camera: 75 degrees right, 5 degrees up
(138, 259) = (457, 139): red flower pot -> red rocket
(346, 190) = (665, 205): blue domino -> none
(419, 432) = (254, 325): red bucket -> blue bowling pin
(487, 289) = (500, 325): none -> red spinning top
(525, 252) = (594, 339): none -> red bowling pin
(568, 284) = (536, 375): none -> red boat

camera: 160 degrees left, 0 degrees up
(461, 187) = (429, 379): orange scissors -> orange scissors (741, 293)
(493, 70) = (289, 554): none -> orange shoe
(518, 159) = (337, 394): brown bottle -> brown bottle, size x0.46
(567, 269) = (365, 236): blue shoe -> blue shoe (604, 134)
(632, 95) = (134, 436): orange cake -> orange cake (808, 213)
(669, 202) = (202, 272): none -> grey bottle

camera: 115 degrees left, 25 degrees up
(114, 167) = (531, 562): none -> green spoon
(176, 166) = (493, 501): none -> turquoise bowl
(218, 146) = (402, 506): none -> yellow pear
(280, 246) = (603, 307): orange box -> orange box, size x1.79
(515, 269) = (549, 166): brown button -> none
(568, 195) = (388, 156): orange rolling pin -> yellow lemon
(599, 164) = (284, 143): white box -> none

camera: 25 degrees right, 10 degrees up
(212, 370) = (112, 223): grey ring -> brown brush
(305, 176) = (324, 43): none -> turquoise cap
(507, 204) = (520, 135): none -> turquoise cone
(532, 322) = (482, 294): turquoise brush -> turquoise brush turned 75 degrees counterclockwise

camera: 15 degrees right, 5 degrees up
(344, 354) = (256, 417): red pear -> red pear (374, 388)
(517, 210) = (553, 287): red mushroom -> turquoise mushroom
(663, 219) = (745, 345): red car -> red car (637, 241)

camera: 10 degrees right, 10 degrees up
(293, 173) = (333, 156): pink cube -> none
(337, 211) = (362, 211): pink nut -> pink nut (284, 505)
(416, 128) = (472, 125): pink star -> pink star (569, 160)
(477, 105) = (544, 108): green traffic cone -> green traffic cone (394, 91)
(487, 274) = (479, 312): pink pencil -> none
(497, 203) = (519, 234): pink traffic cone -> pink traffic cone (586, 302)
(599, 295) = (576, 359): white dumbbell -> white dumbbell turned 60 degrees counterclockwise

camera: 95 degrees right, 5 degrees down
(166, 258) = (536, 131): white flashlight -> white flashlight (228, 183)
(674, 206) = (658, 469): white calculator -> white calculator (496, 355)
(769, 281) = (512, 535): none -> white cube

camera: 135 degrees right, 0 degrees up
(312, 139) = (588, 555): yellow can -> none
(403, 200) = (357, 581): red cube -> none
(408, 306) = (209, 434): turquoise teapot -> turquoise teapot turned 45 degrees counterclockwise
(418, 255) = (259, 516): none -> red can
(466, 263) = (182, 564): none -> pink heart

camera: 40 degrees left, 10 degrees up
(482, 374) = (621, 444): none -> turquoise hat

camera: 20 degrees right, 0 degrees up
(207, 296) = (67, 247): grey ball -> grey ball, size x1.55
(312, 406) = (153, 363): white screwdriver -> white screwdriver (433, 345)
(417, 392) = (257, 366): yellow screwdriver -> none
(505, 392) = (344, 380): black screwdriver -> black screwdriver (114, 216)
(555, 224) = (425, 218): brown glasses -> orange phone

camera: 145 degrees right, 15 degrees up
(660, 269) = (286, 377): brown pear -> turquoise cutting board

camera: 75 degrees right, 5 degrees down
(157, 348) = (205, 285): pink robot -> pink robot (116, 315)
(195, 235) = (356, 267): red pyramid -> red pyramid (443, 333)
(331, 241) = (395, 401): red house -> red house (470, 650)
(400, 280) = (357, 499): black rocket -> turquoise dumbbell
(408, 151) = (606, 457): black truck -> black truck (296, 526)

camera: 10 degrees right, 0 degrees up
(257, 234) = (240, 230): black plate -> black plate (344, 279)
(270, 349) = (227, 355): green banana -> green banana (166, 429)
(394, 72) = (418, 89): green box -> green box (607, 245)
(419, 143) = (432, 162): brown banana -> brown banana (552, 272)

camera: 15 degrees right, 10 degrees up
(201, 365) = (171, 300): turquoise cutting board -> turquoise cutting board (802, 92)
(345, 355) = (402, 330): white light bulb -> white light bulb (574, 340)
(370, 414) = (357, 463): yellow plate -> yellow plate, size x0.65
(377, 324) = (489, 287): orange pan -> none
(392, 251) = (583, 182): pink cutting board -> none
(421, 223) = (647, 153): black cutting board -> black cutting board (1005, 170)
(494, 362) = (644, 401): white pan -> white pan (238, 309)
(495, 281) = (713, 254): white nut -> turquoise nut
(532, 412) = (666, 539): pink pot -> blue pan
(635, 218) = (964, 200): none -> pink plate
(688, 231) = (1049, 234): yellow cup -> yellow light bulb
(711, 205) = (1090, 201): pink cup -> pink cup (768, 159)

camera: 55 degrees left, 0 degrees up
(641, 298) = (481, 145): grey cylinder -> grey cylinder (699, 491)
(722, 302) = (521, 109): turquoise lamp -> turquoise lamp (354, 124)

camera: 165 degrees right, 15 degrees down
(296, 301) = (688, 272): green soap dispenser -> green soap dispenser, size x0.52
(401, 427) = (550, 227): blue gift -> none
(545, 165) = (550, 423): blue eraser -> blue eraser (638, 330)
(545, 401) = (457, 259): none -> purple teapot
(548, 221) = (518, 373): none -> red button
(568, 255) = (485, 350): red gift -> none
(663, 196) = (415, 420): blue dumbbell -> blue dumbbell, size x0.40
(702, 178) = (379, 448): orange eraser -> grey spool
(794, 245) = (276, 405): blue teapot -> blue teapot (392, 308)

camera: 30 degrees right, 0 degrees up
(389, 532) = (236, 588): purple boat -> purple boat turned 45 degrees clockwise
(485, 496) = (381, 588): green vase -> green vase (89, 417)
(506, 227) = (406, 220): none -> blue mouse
====================
**Assignment**. Nothing should appear in the answer except the lines above from the line with "(370, 414) = (357, 463): yellow" through the line with "camera: 165 degrees right, 15 degrees down", both included, written out exactly.

**Answer for this exercise**.
(370, 414) = (357, 463): yellow plate -> yellow plate, size x0.65
(377, 324) = (489, 287): orange pan -> none
(392, 251) = (583, 182): pink cutting board -> none
(421, 223) = (647, 153): black cutting board -> black cutting board (1005, 170)
(494, 362) = (644, 401): white pan -> white pan (238, 309)
(495, 281) = (713, 254): white nut -> turquoise nut
(532, 412) = (666, 539): pink pot -> blue pan
(635, 218) = (964, 200): none -> pink plate
(688, 231) = (1049, 234): yellow cup -> yellow light bulb
(711, 205) = (1090, 201): pink cup -> pink cup (768, 159)

camera: 55 degrees left, 0 degrees up
(641, 298) = (481, 145): grey cylinder -> grey cylinder (699, 491)
(722, 302) = (521, 109): turquoise lamp -> turquoise lamp (354, 124)

camera: 165 degrees right, 15 degrees down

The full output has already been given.